• [HOW TO COMPLETE THIS TASK]:
Here are the records. Write out exactly the lines between the one holding "J2 pin 1: OUT -> GND" and the one holding "R16: 22k (GND, VB) -> 680k (GND, VB)", inclusive.

• [DATA SUPPLIED]:
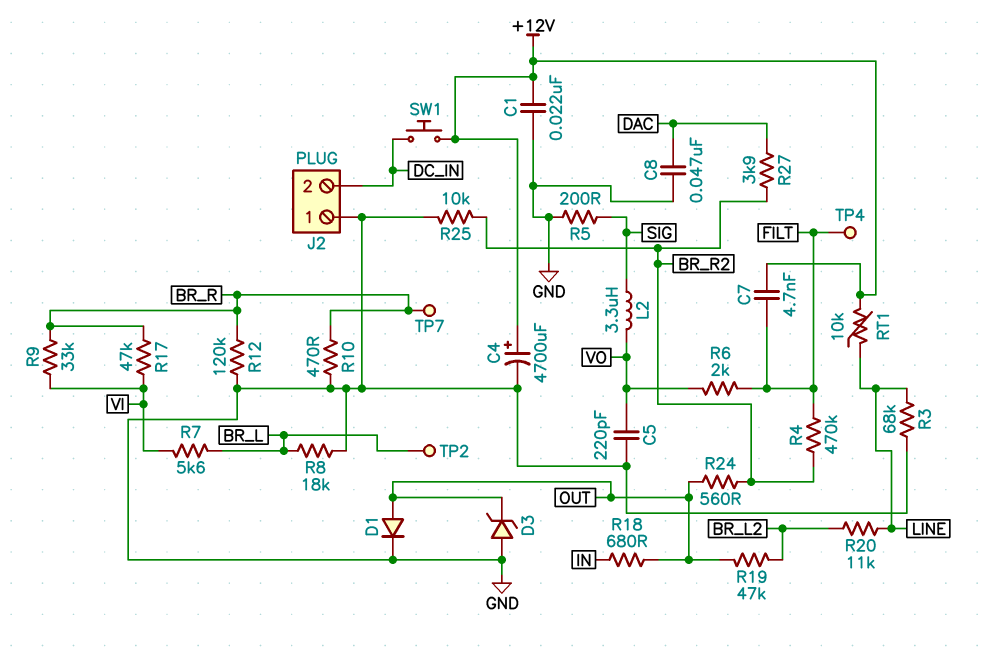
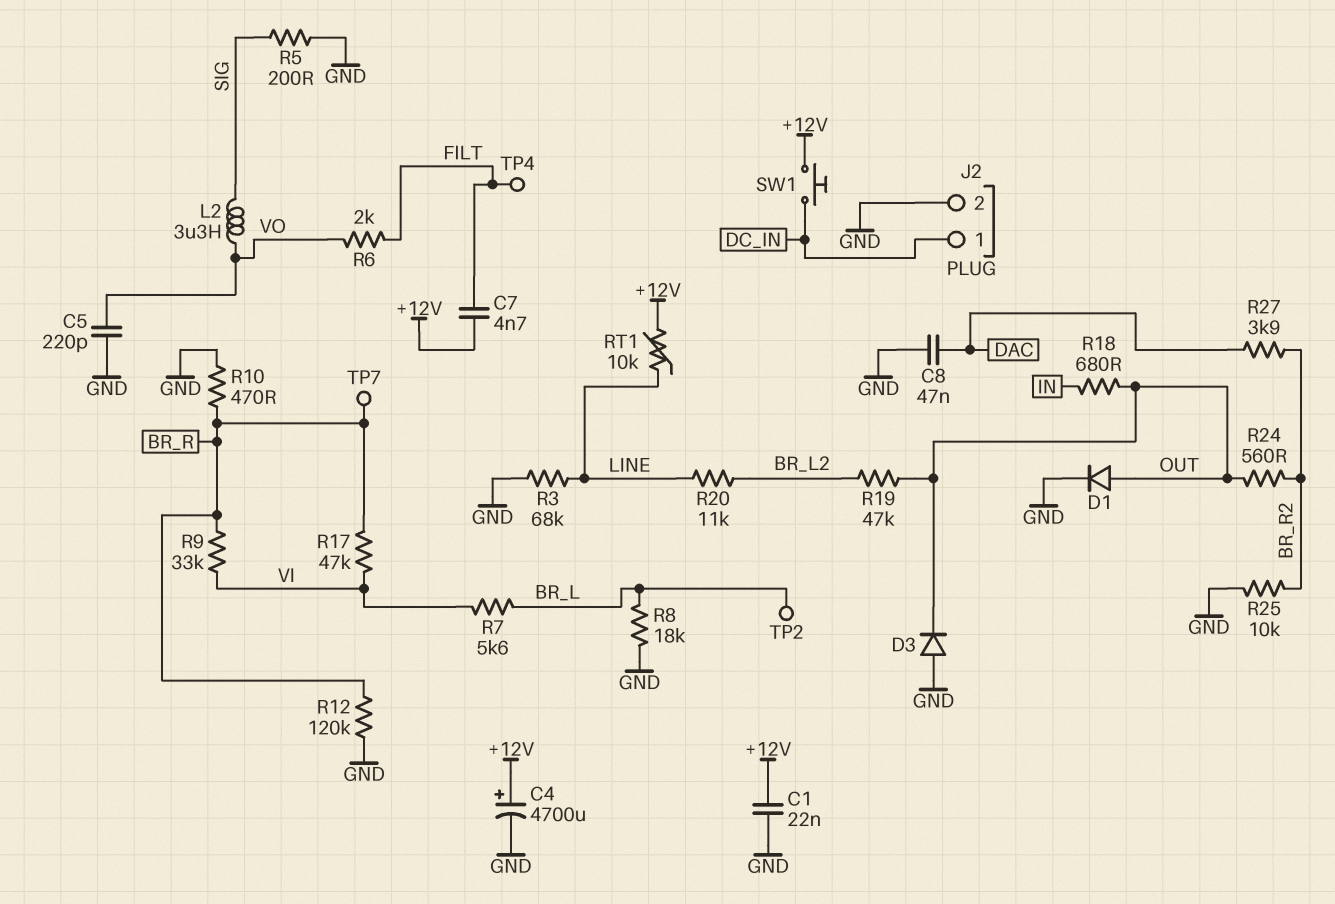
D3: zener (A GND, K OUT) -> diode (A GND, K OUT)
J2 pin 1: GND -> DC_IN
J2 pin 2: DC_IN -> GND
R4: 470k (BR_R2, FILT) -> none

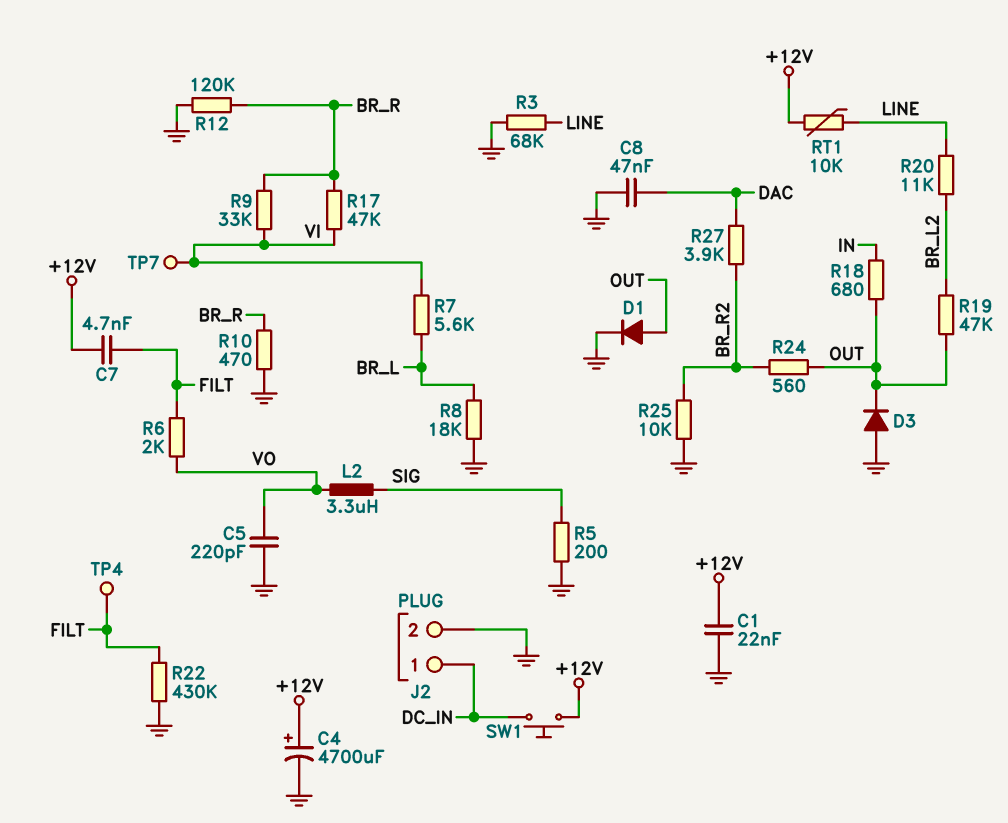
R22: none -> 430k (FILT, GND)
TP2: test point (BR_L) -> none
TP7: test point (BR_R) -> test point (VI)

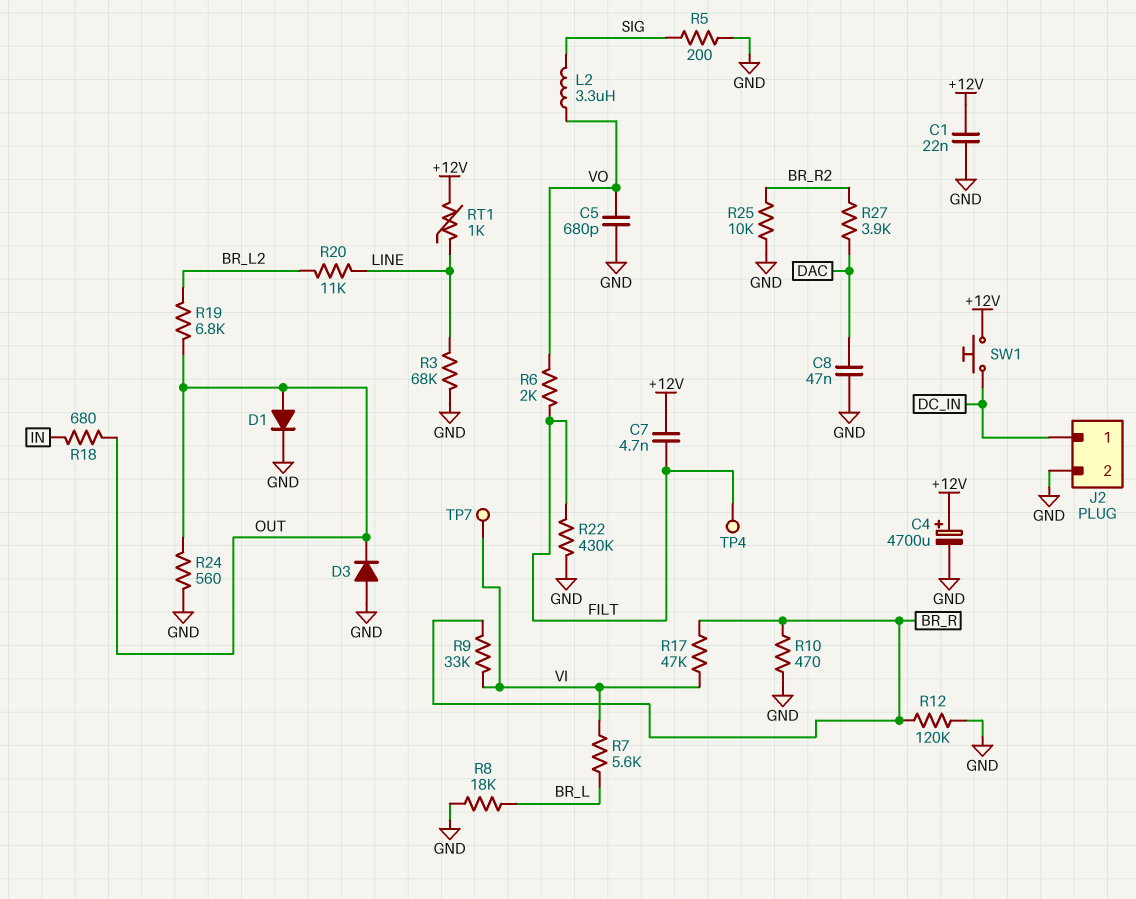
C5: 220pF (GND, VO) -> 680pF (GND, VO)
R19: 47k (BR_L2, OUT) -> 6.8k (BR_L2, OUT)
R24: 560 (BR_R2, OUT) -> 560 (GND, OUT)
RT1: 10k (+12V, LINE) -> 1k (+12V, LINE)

* * *

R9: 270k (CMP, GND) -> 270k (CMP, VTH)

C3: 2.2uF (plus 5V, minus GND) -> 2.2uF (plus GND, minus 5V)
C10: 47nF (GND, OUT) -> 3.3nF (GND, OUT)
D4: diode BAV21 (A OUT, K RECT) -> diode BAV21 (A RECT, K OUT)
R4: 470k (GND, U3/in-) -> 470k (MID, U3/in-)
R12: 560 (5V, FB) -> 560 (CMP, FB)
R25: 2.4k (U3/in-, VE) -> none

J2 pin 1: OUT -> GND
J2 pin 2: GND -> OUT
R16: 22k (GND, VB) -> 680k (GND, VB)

• [ANSWER TO THIS EXERCISE]:
J2 pin 1: OUT -> GND
J2 pin 2: GND -> OUT
R16: 22k (GND, VB) -> 680k (GND, VB)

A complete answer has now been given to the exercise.